What the task requires:
Excluding pictures, what does the listing below contain from the line with "POT2: 50k -> 10k" up to and including the line with "TEMP pin OUT: GP19 -> GP28", word for word?

Working data:
┄┄┄┄┄┄┄┄┄┄┄┄┄┄┄┄┄┄┄┄

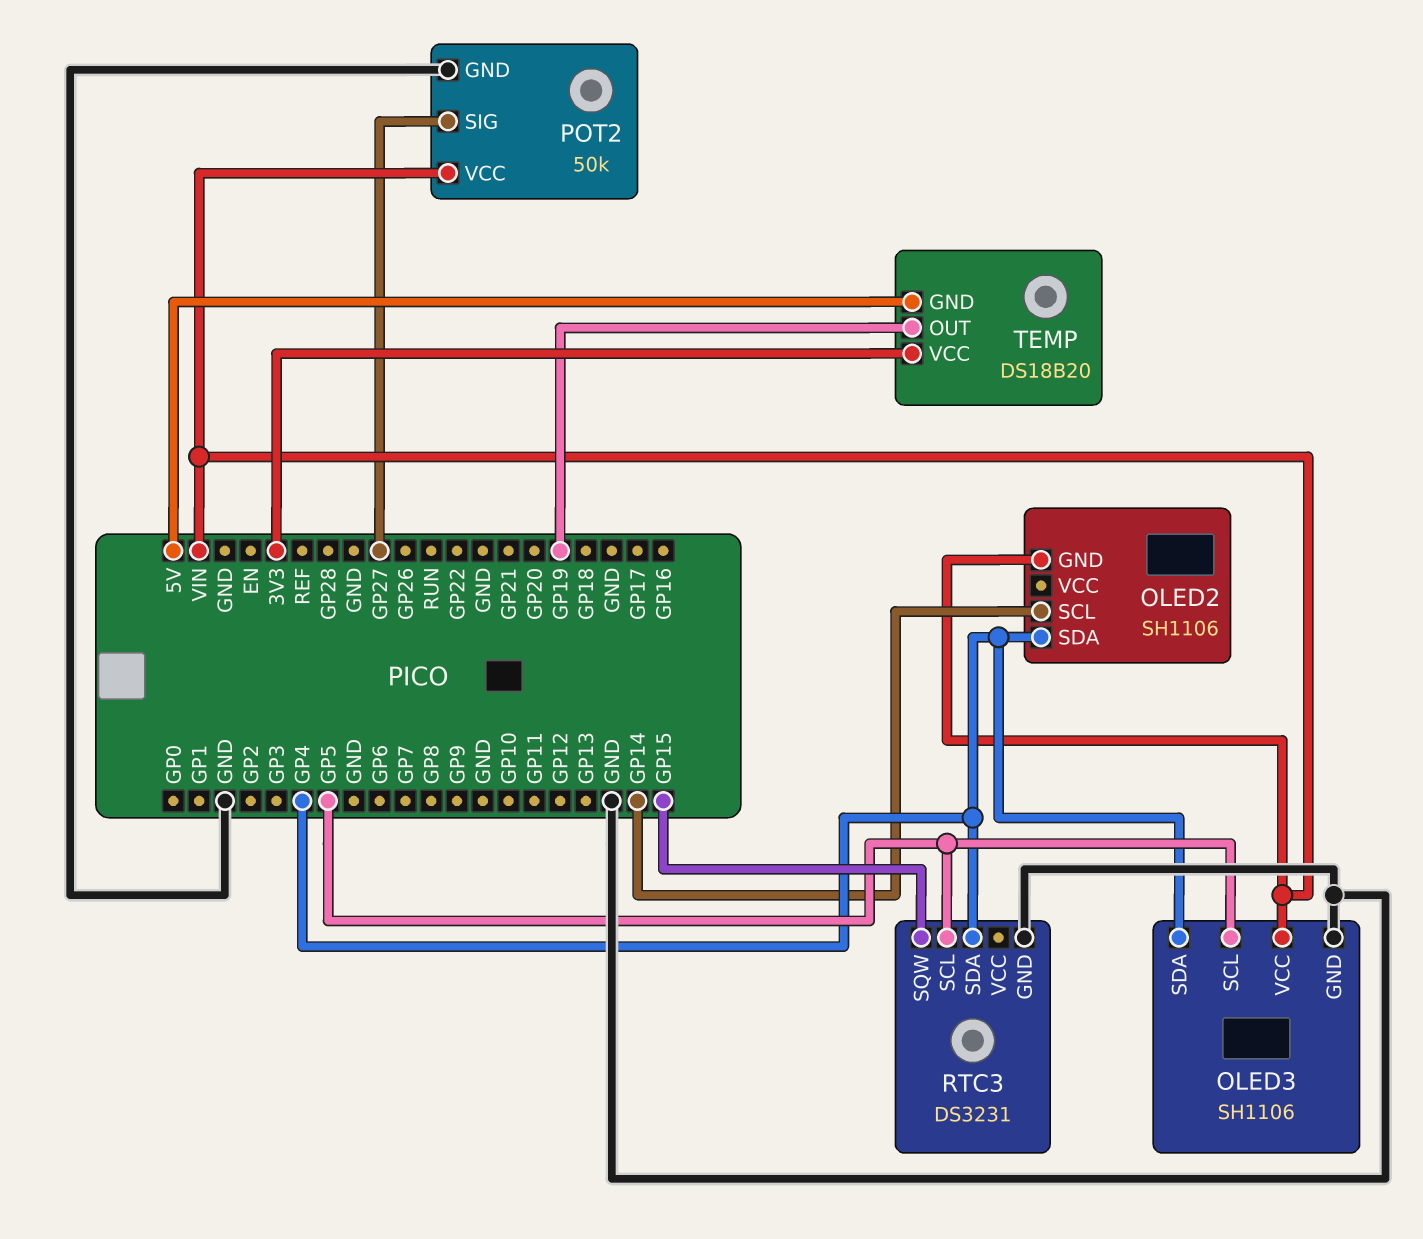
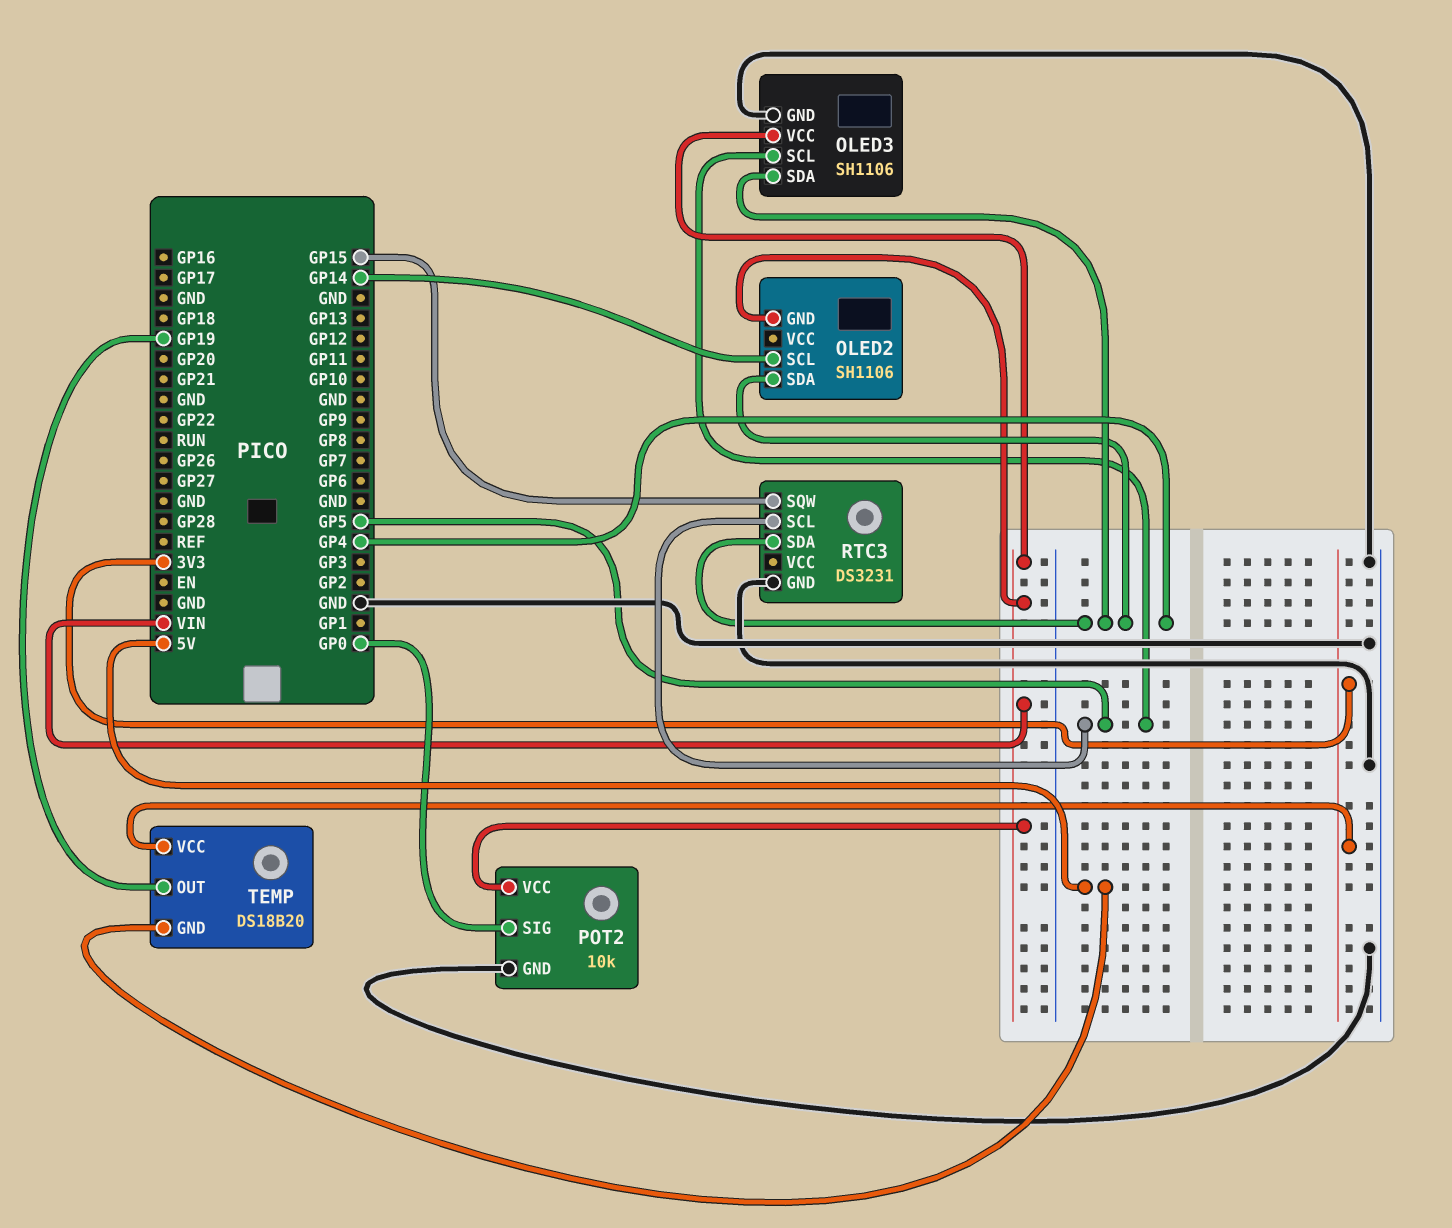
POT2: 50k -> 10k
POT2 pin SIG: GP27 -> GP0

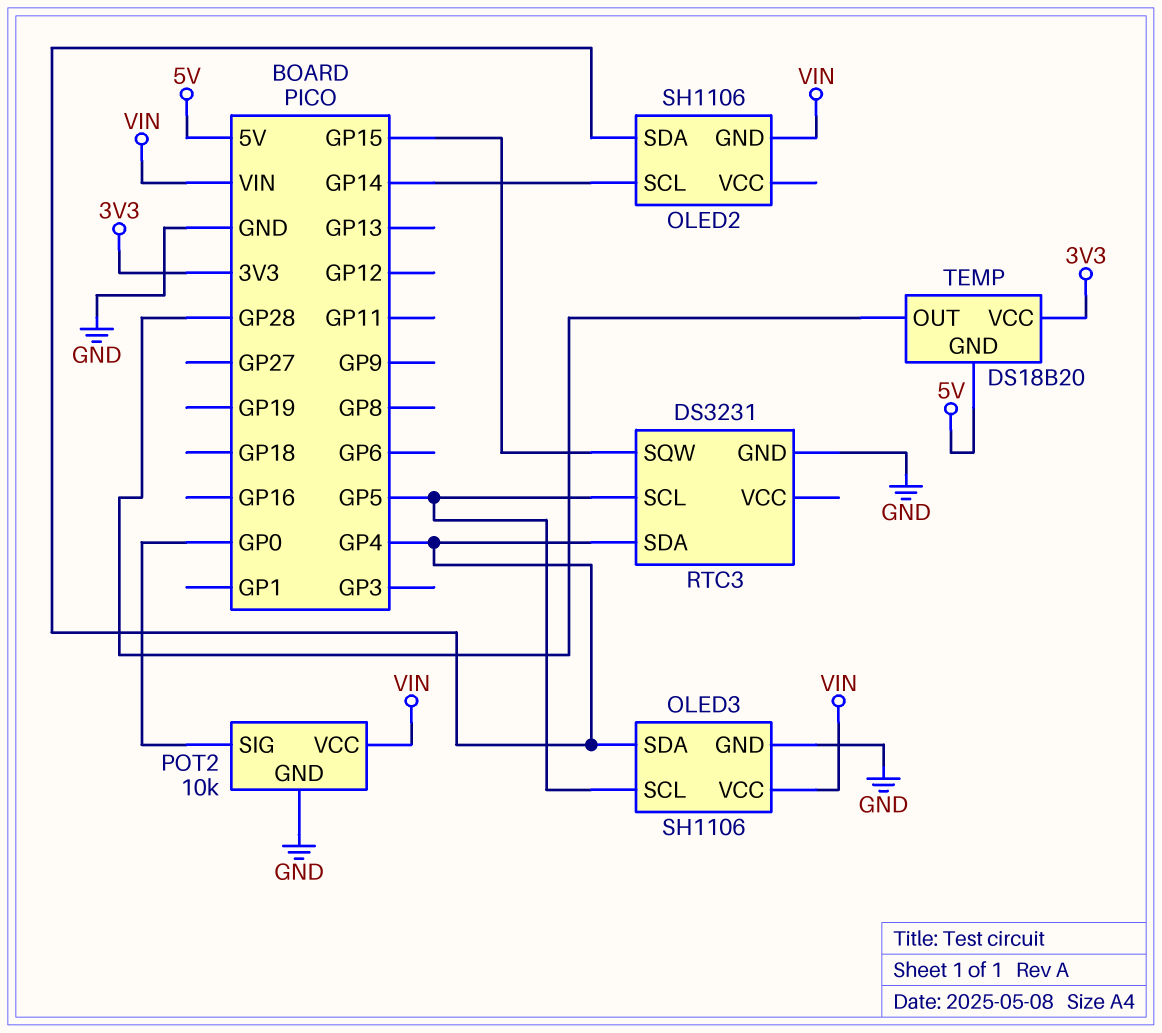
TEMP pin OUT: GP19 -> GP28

┄┄┄┄┄┄┄┄┄┄┄┄┄┄┄┄┄┄┄┄

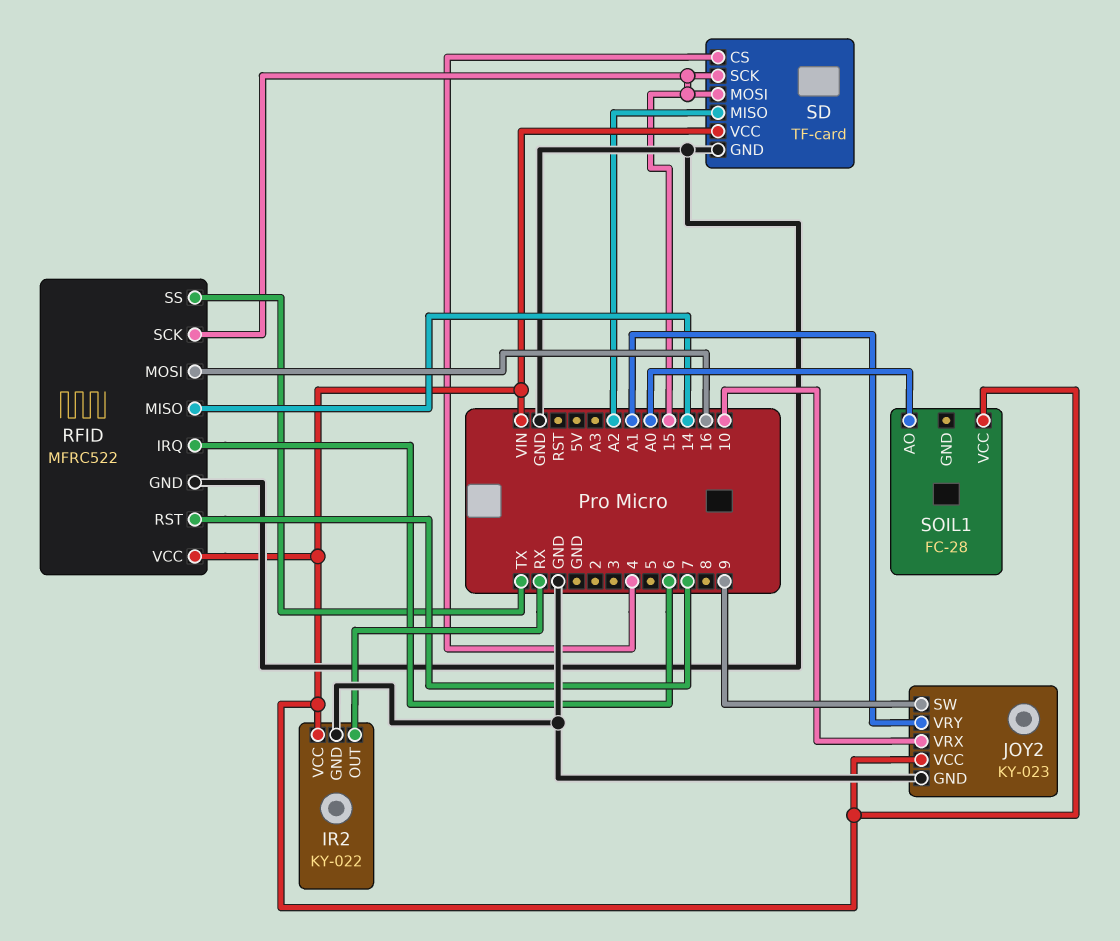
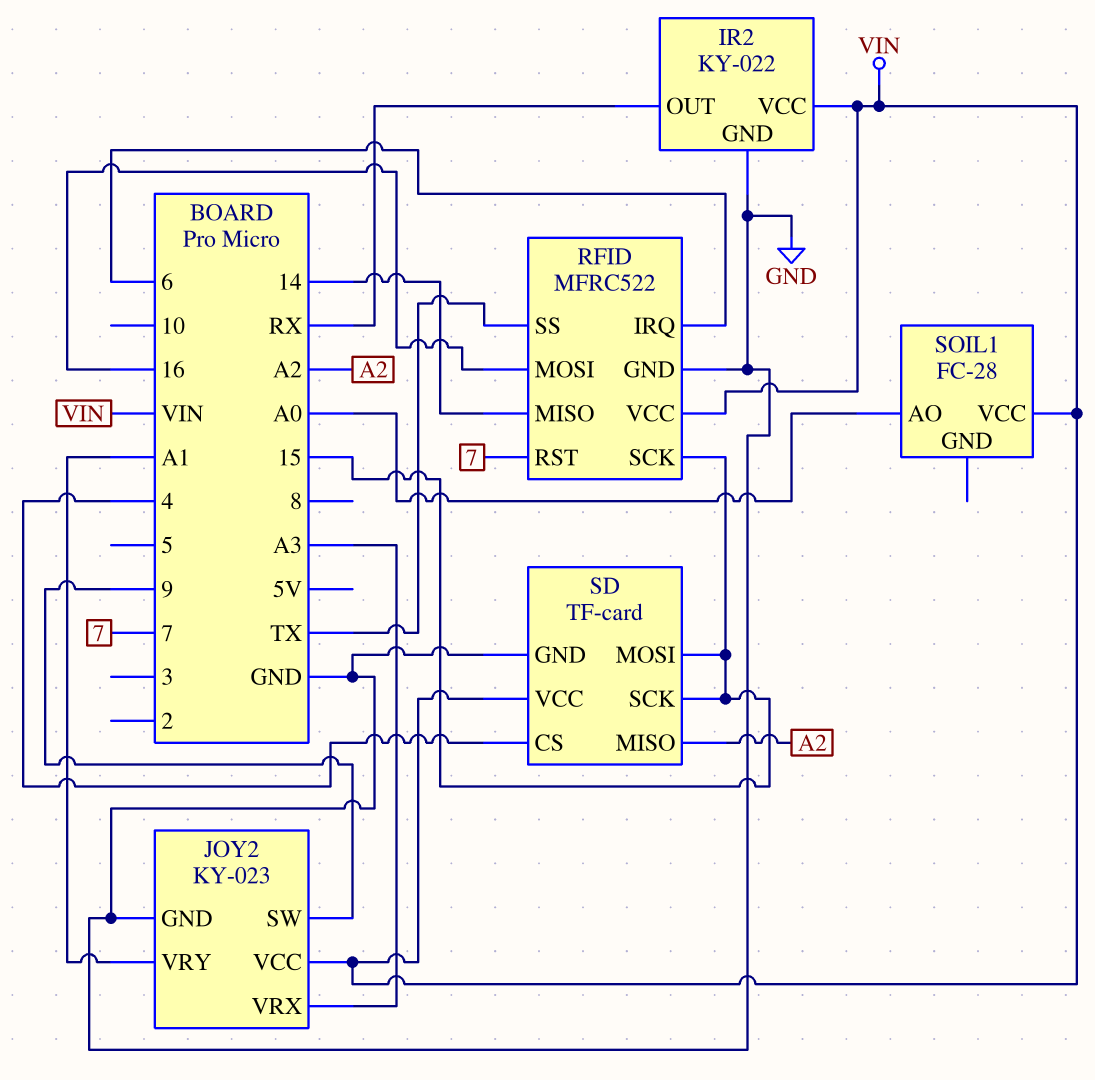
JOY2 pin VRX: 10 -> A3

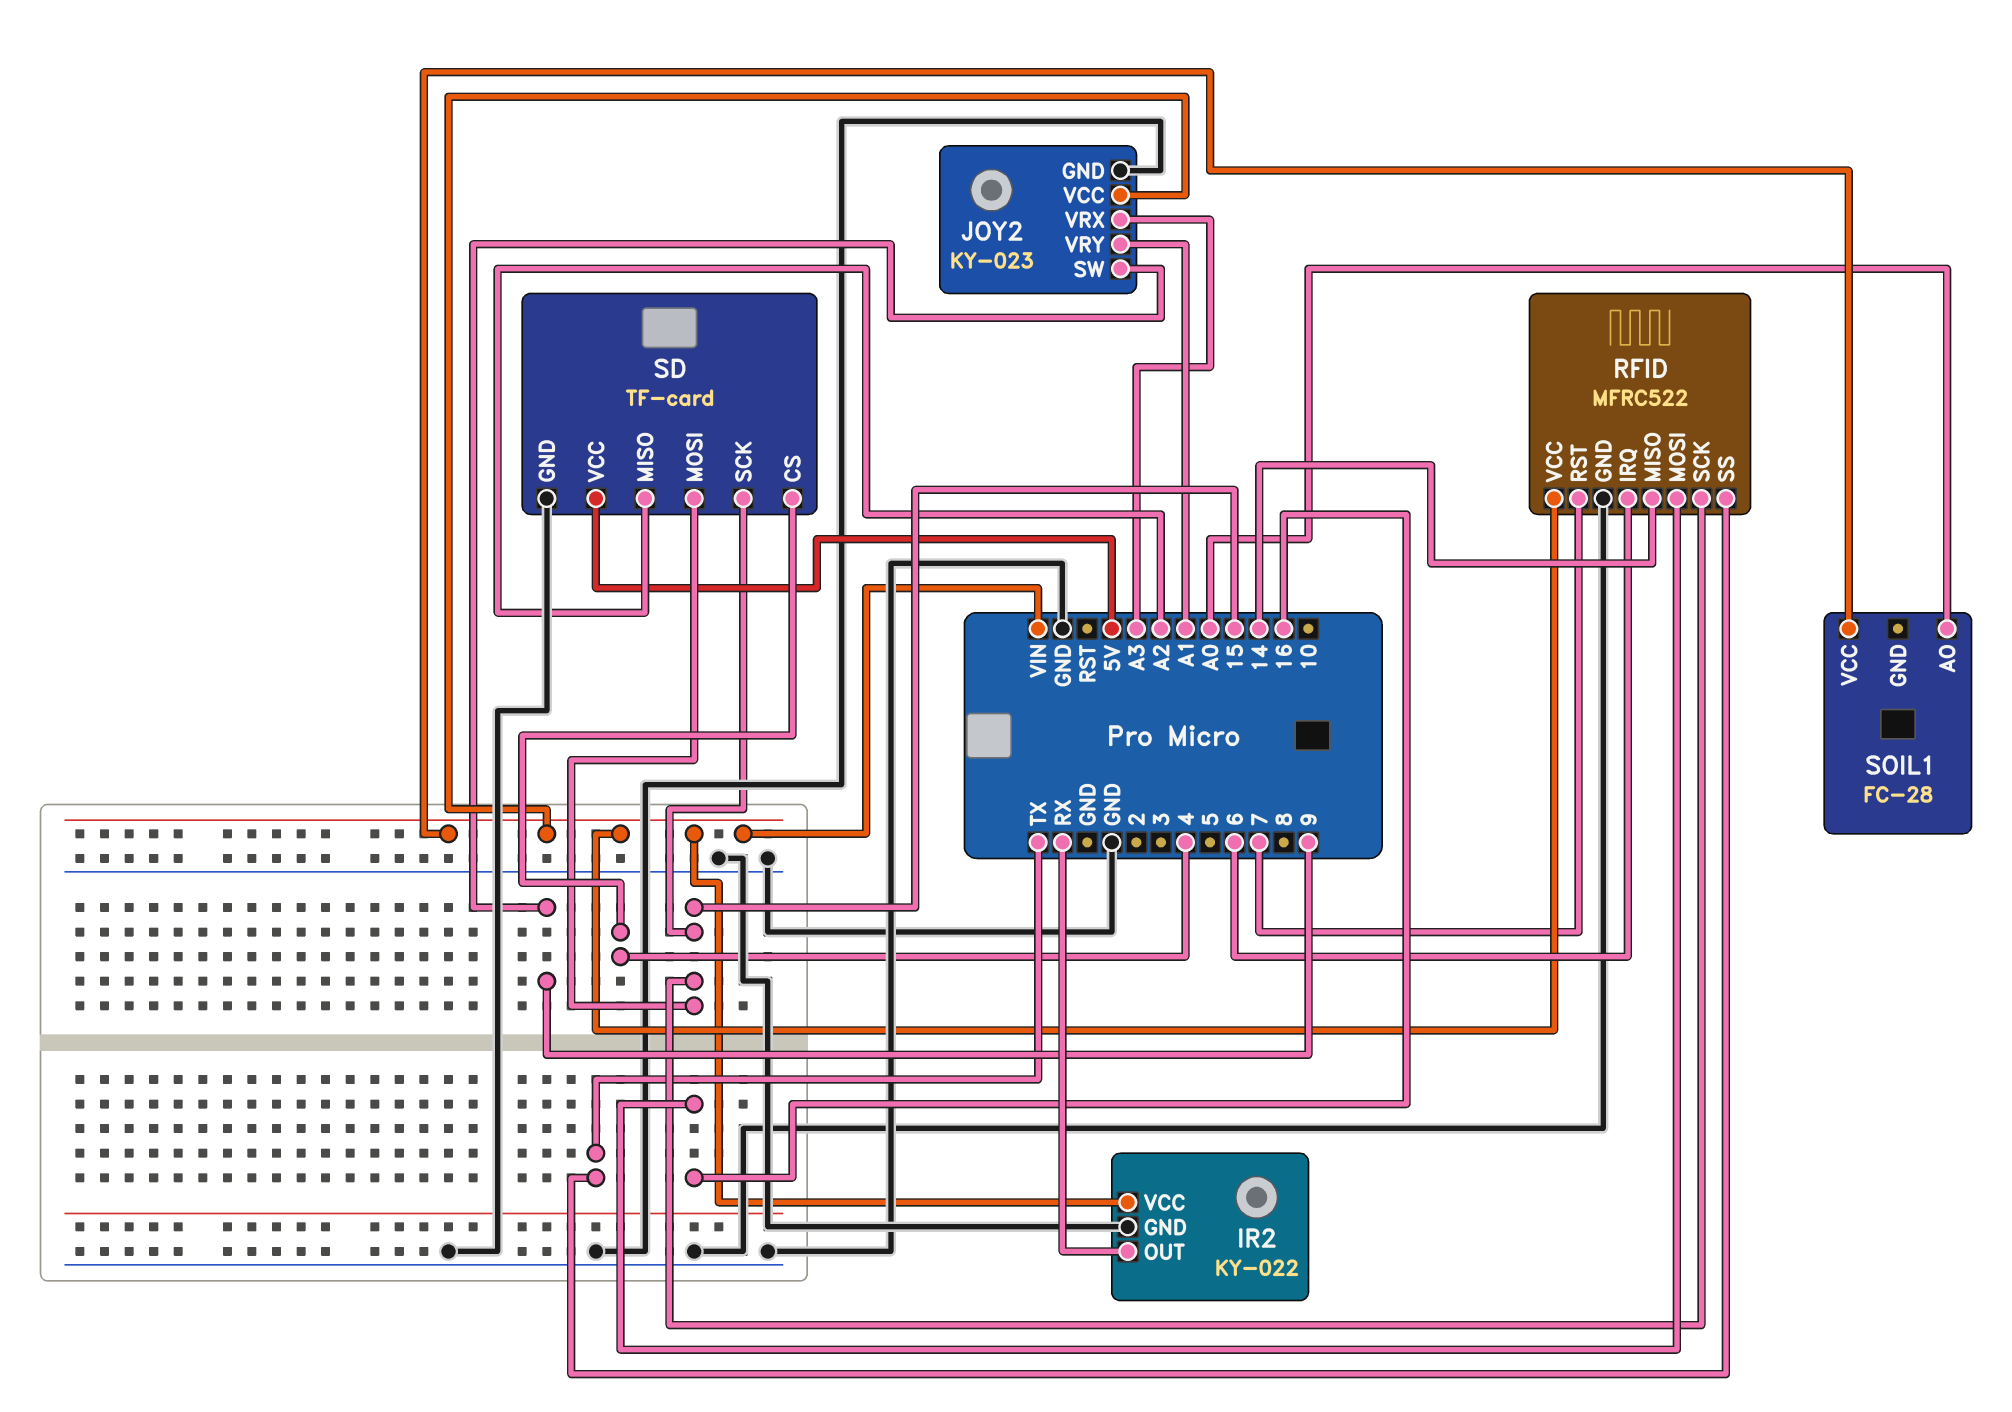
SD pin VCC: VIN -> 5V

┄┄┄┄┄┄┄┄┄┄┄┄┄┄┄┄┄┄┄┄

Solved exercise:
POT2: 50k -> 10k
POT2 pin SIG: GP27 -> GP0

TEMP pin OUT: GP19 -> GP28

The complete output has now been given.